• [Task goal]: Filter the data below, keeping every line that contains the string "kern". Matching is case-sensitive.

** Start of Listing **

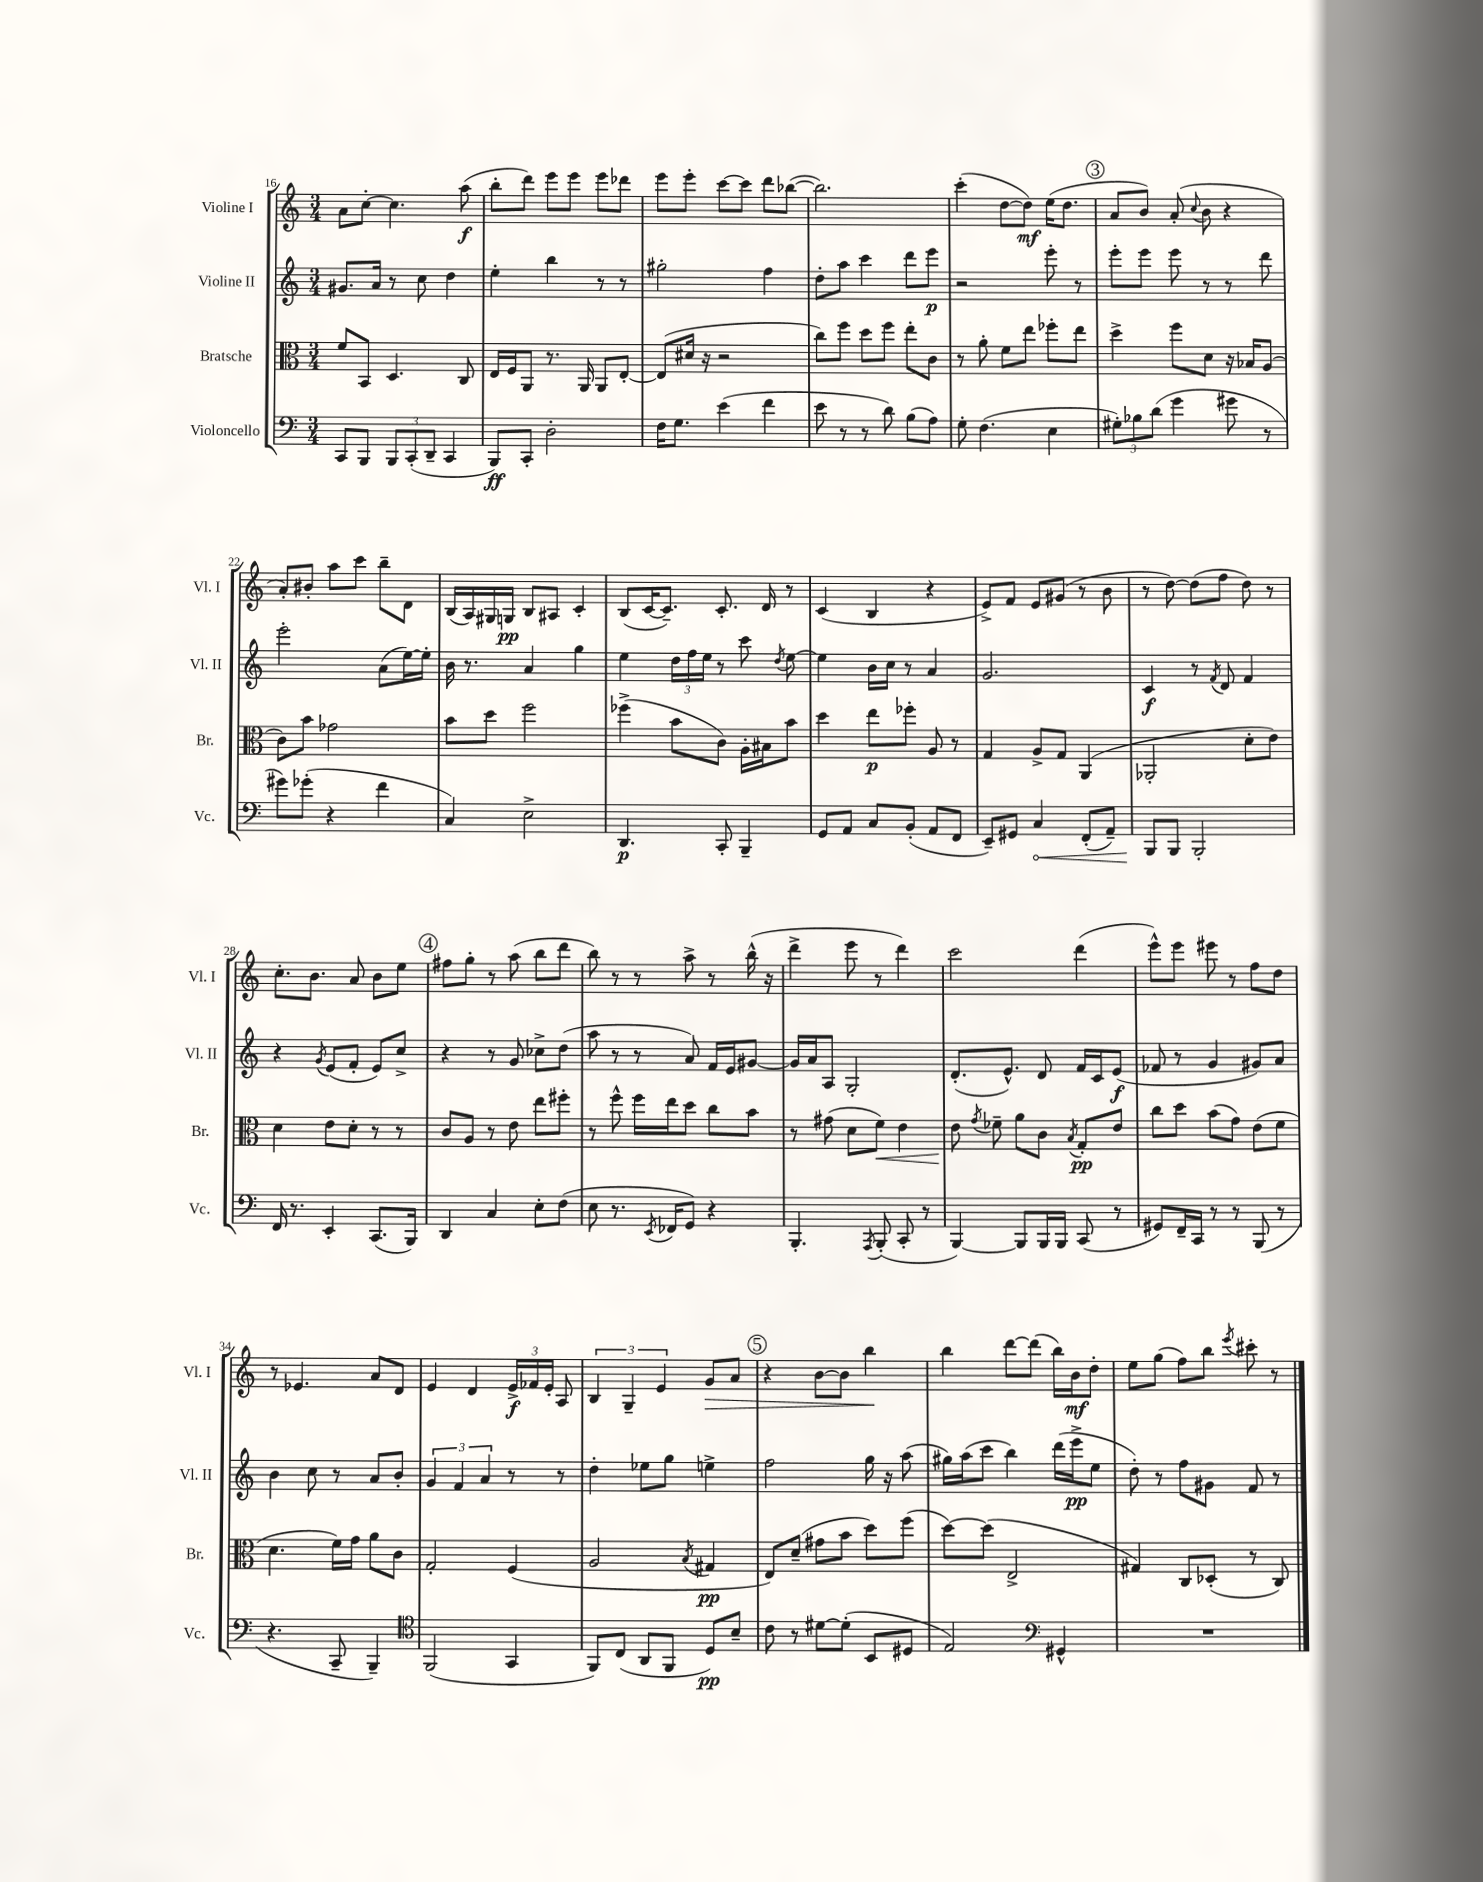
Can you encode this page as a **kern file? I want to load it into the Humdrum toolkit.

**kern	**kern	**kern	**kern
*staff4	*staff3	*staff2	*staff1
*clefF4	*clefC3	*clefG2	*clefG2
*k[]	*k[]	*k[]	*k[]
*M3/4	*M3/4	*M3/4	*M3/4
8CC	8f	8.g#	8a
8BBB	8BB	.	[8cc'
.	.	16a	.
12BBB	4.D	8r	4.cc]
(12CC'	.	.	.
.	.	8cc	.
12DD~	.	.	.
4CC	.	4dd	.
.	8C	.	(8aa
=	=	=	=
8BBB)	16E	4ee'	8bb'
.	16F	.	.
8CC'	8AA	.	8ddd)
2D'	8.r	4bb	8eee
.	.	.	8eee
.	16AA	.	.
.	8AA	8r	8eee
.	[8E'	8r	8ddd-
=	=	=	=
16F	(8E]	2gg#'	8eee
8.G	.	.	.
.	16d#	.	8eee'
.	16r	.	.
(4e	2r	.	[8ccc
.	.	.	8ccc]
4f	.	4ff	8ddd
.	.	.	([8bb-
=	=	=	=
8e	8cc)	8dd'	2.bb-])
8r	8ff	8aa	.
8r	8dd	4ccc	.
8d)	8ff	.	.
(8B	8ee'	8ddd	.
8A)	8c	8eee	.
=	=	=	=
8G'	8r	2r	(4ccc'
(4.F	8a'	.	.
.	8f	.	[8dd
.	8ee	.	8dd])
4E	8ff-'	8eee'	(16ee
.	.	.	8.dd
.	8ee	8r	.
=	=	=	=
12G#')	4dd^	8eee'	8a
12B-	.	.	.
.	.	8eee	8b)
(12d	.	.	.
4g	8ff	8eee	(8a'
.	.	.	8qqcc
.	8d	8r	8b
8g#	16r	8r	4r
.	16B-	.	.
8r	(8A	8ddd	.
=	=	=	=
8g#)	8c)	2eee'	8a')
(8g-'	8b	.	8b#'
4r	2g-	.	8aa
.	.	.	8ccc
4f	.	(8a	8bb~
.	.	[16ee)	8d
.	.	16ee']	.
=	=	=	=
4C)	8b	16b	(16B
.	.	8.r	16A)
.	8dd	.	16G#
.	.	.	16G
2E^	2ff	4a	8B
.	.	.	8A#
.	.	4gg	4c'
=	=	=	=
4.DD	(4ff-^	4ee	(8B
.	.	.	[16c
.	.	.	8.c~])
.	8b	24dd	.
.	.	24ff	.
.	.	24ee	.
8CC'	8c)	8r	8.c'
4BBB~	16A'	8ccc	.
.	16B#	.	16d
.	.	8qdd	.
.	8b	[8ee	8r
=	=	=	=
8GG	4dd	4ee]	(4c
8AA	.	.	.
8C	8ee	16b	4B
.	.	16cc	.
(8BB'	8ff-'	8r	.
8AA	8A	4a	4r
8FF	8r	.	.
=	=	=	=
8EE~)	4G	2.g	8e^)
8GG#	.	.	8f
4C	8A^	.	8e
.	8G	.	(8g#
(8FF'	(4AA	.	8r
8AA~)	.	.	8b
=	=	=	=
8BBB	2AA-'	4c	8r
8BBB	.	.	[8dd)
2BBB'	.	8r	(8dd]
.	.	8qf	.
.	.	8d	8ff
.	8d'	4f	8dd)
.	8e)	.	8r
=	=	=	=
16FF	4d	4r	8.cc'
8.r	.	.	.
.	.	.	8.b
.	.	8qg	.
4EE'	8e	(8e	.
.	8d'	8f'	8a
(8.CC	8r	8e)	8b
.	8r	8cc^	8ee
16BBB)	.	.	.
=	=	=	=
4DD	8c	4r	8ff#
.	8A	.	8gg'
4C	8r	8r	8r
.	8e	8g	(8aa
8E'	8ee	8cc-^	8bb
(8F	8ff#'	(8dd	8ddd
=	=	=	=
8E	8r	8aa	8bb)
8.r	8ff^^	8r	8r
.	16ff	8r	8r
8qEE	.	.	.
16FF-	16ee	.	.
8GG)	8dd	8a)	8aa^
4r	8cc	16f	8r
.	.	16e	.
.	8b	[8g#	(16bb^^
.	.	.	16r
=	=	=	=
4.BBB'	8r	16g#]	4ddd^
.	.	16a	.
.	(8g#	8A	.
.	8d	2G'	8eee
8qAAA	.	.	.
(8BBB'	8f)	.	8r
8CC'	4e	.	4ddd)
8r	.	.	.
=	=	=	=
[4BBB)	8e	(8.d'	2ccc
.	8qg	.	.
.	8f-~	.	.
.	.	8.e^^)	.
8BBB]	8a	.	.
16BBB	8c	8d	.
16BBB	.	.	.
.	8qB	.	.
(8CC	8G'	16f	(4ddd
.	.	16c	.
8r	8e	(8e	.
=	=	=	=
8GG#)	8cc	8f-	8eee^^)
16FF~	8dd	8r	8eee
16CC	.	.	.
8r	(8b	4g	8eee#
8r	8g)	.	8r
(8BBB	(8e	8g#)	8ff
8r	8f	8a	8dd
=	=	=	=
4.r	4.d	4b	8r
.	.	.	4.e-
.	.	8cc	.
8CC~	16f)	8r	.
.	16g	.	.
4BBB~)	8a	8a	8a
.	8c	8b'	8d
=	=	=	=
*clefC4	*	*	*
(2FF	2G'	6g	4e
.	.	6f	.
.	.	.	4d
.	.	6a	.
4GG	(4F	8r	24e^
.	.	.	24f-
.	.	.	24e'
.	.	8r	8A
=	=	=	=
8FF)	2A	4dd'	6B
(8C	.	.	.
.	.	.	6G~
8AA	.	8ee-	.
.	.	.	6e
8FF	.	8gg	.
.	8qB	.	.
8D)	4G#	4ee^	8g
8B~	.	.	8a
=	=	=	=
8c	8E)	2ff	4r
8r	(8d~	.	.
[8d#	8g#	.	[8b
(8d#']	8b	.	8b]
8BB	8dd)	16gg	4bb
.	.	16r	.
8D#	(8ff	(8aa	.
=	=	=	=
2E)	[8dd)	16gg#)	4bb
.	.	(16aa	.
.	(8dd]	8ccc	.
.	2E^	4bb)	[8ddd
.	.	.	(8ddd]
*clefF4	*	*	*
4GG#^^	.	(16ddd	16bb)
.	.	16eee^	16b
.	.	8ee	8dd'
=	=	=	=
2.r	4G#)	8dd')	8ee
.	.	8r	(8gg
.	8C	8ff	8ff)
.	(8D-'	8g#	8bb
.	.	.	8qeee
.	8r	8f	8ccc#'
.	8C)	8r	8r
==	==	==	==
*-	*-	*-	*-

** End of Listing **

• [Full solution]:
Can you encode this page as a **kern file? I want to load it into the Humdrum toolkit.
**kern	**kern	**kern	**kern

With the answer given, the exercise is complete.